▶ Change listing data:
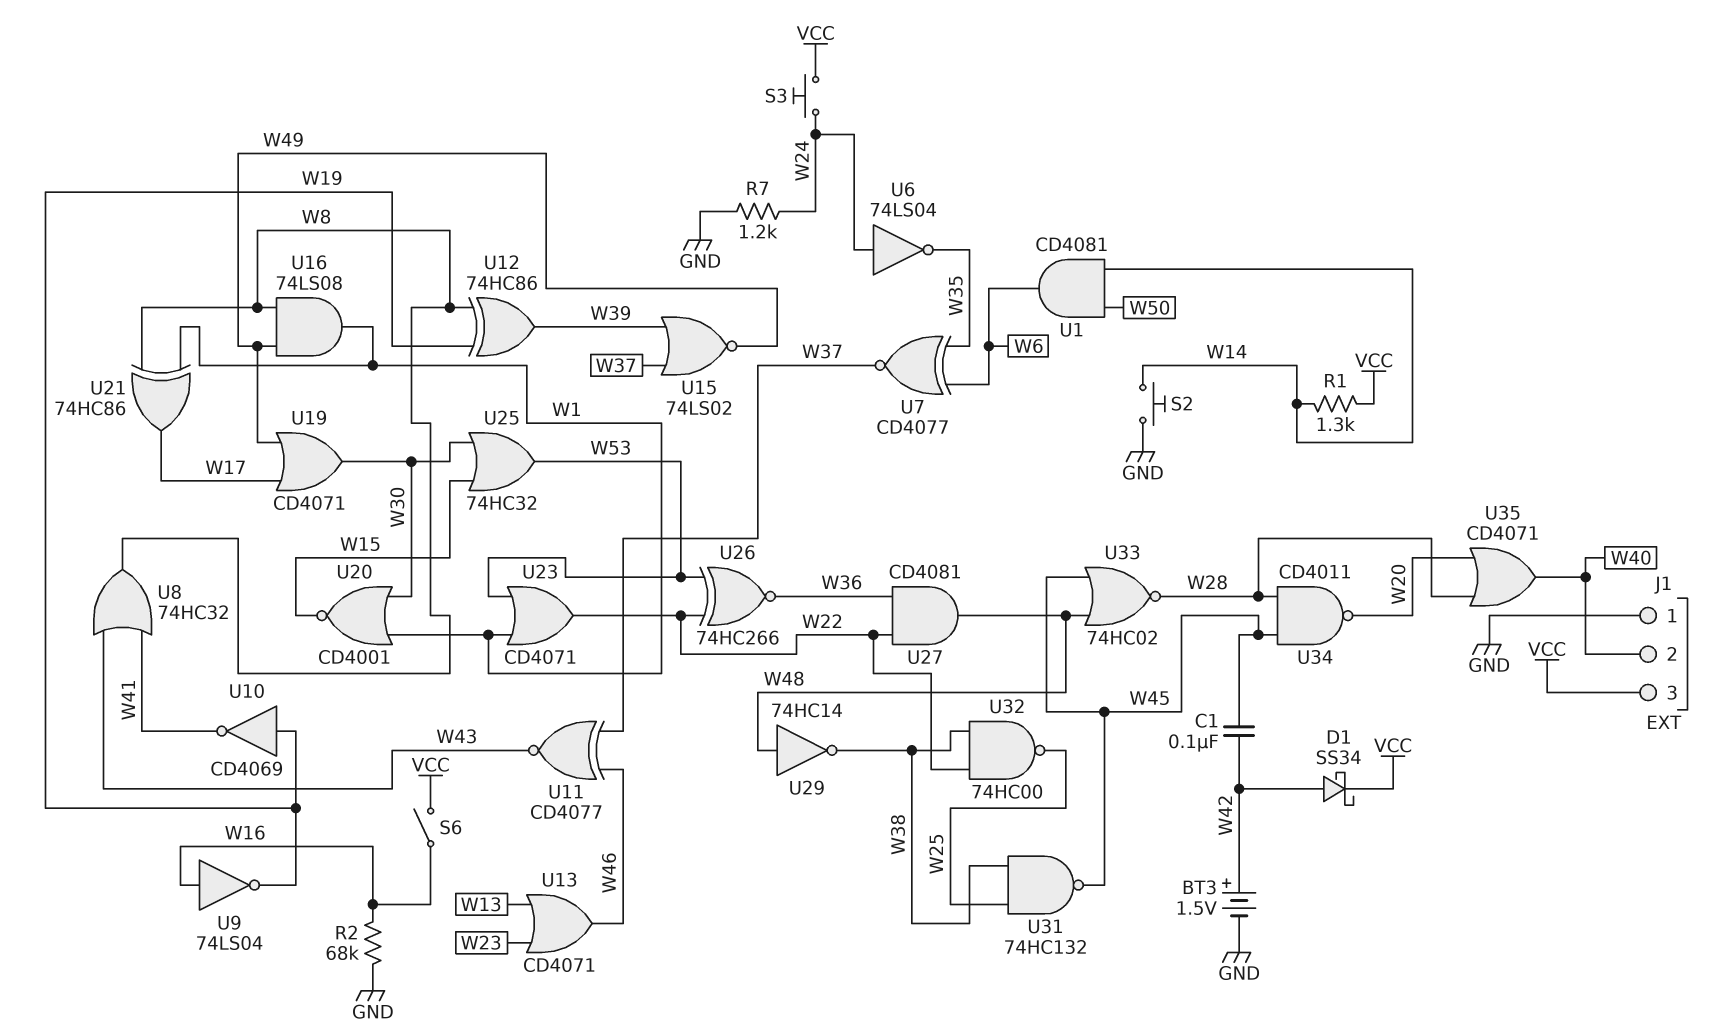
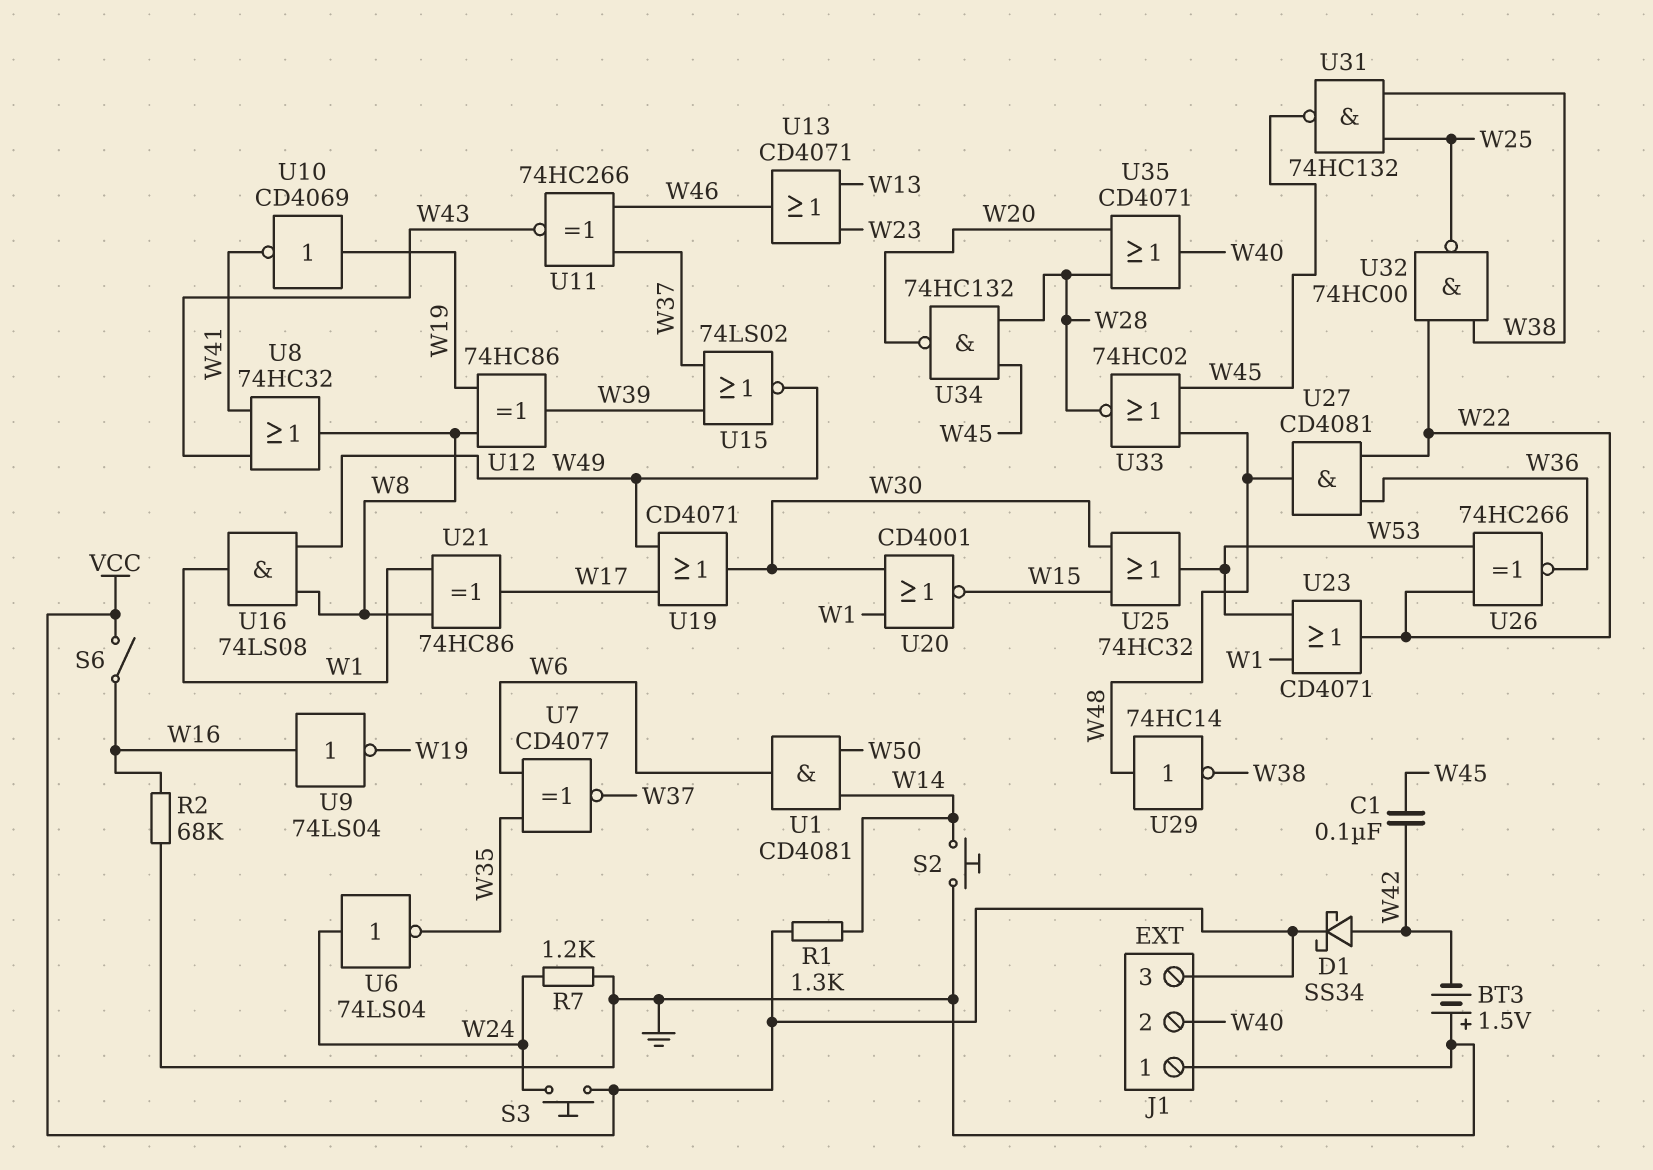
BT3: 1.5V (plus W42, minus GND) -> 1.5V (plus GND, minus W42)
U11: XNOR CD4077 (in W37, in W46, out W43) -> XNOR 74HC266 (in W37, in W46, out W43)
U34: NAND CD4011 (in W28, in W45, out W20) -> NAND 74HC132 (in W28, in W45, out W20)

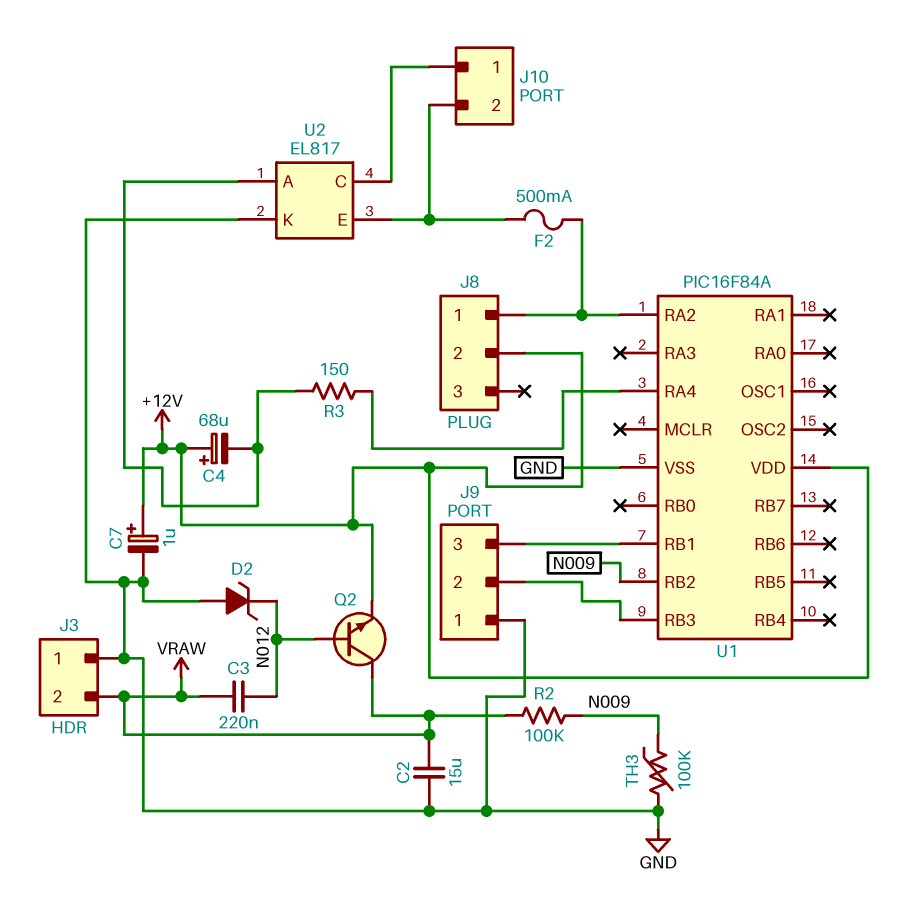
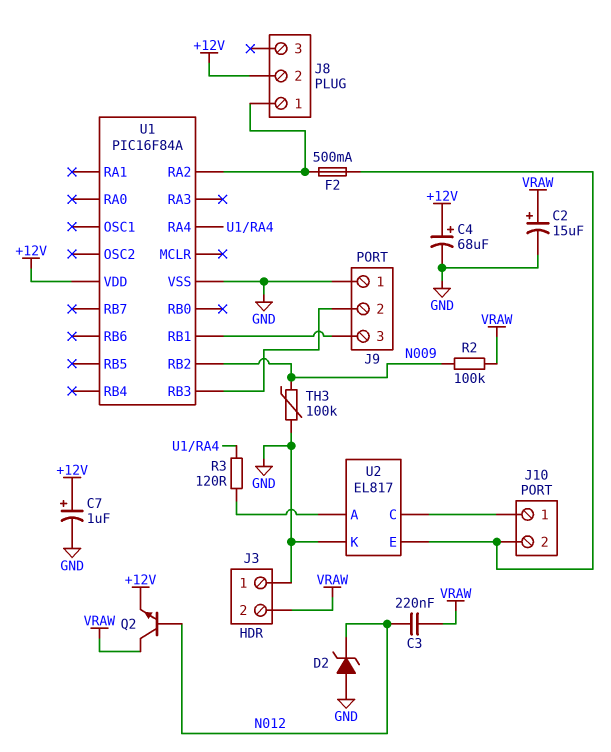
C2: 15uF (GND, VRAW) -> 15uF (plus VRAW, minus GND)
C4: 68uF (plus +12V, minus U2/A) -> 68uF (plus +12V, minus GND)
R3: 150 (U1/RA4, U2/A) -> 120 (U1/RA4, U2/A)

▶ Exercise aim:
Every entry should be repeated verbatim, with the pictures left out.

▶ Result below:
BT3: 1.5V (plus W42, minus GND) -> 1.5V (plus GND, minus W42)
U11: XNOR CD4077 (in W37, in W46, out W43) -> XNOR 74HC266 (in W37, in W46, out W43)
U34: NAND CD4011 (in W28, in W45, out W20) -> NAND 74HC132 (in W28, in W45, out W20)

C2: 15uF (GND, VRAW) -> 15uF (plus VRAW, minus GND)
C4: 68uF (plus +12V, minus U2/A) -> 68uF (plus +12V, minus GND)
R3: 150 (U1/RA4, U2/A) -> 120 (U1/RA4, U2/A)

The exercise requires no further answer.